## Problem
In the material below, the lines from the one containing "green shoe [81,187,344,352]" through the one containing "black pencil [552,78,598,184]" are to be given again exactly, ends included, and no others.

## Exercise data
______________________________

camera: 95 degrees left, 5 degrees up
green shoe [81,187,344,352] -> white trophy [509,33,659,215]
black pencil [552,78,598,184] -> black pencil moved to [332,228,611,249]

______________________________

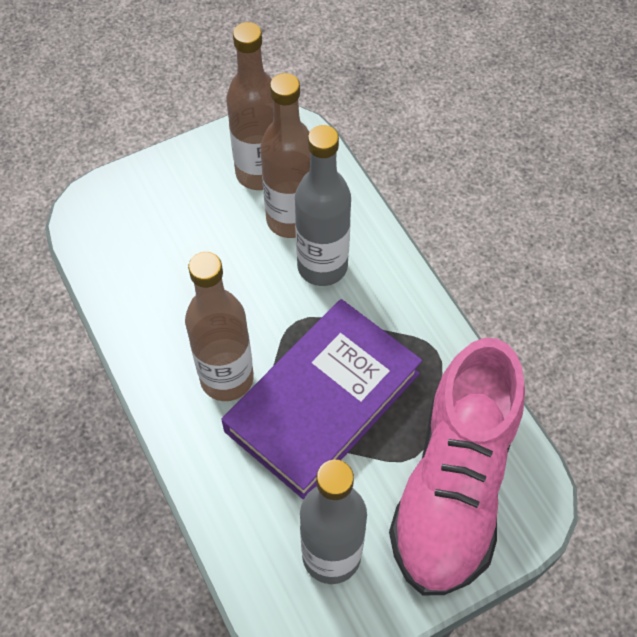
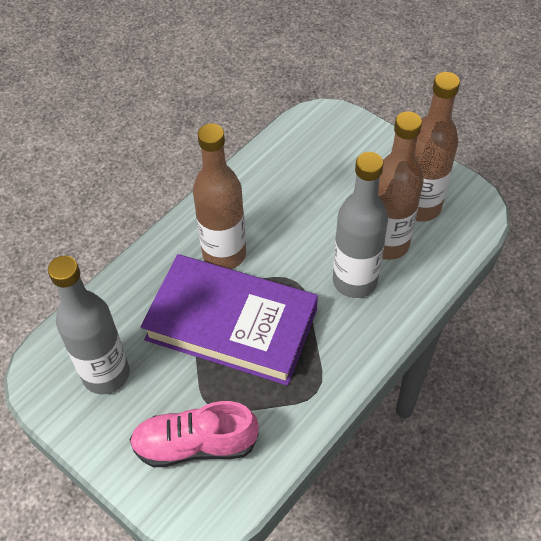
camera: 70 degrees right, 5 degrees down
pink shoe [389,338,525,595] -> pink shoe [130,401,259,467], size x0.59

______________________________

## Answer below
green shoe [81,187,344,352] -> white trophy [509,33,659,215]
black pencil [552,78,598,184] -> black pencil moved to [332,228,611,249]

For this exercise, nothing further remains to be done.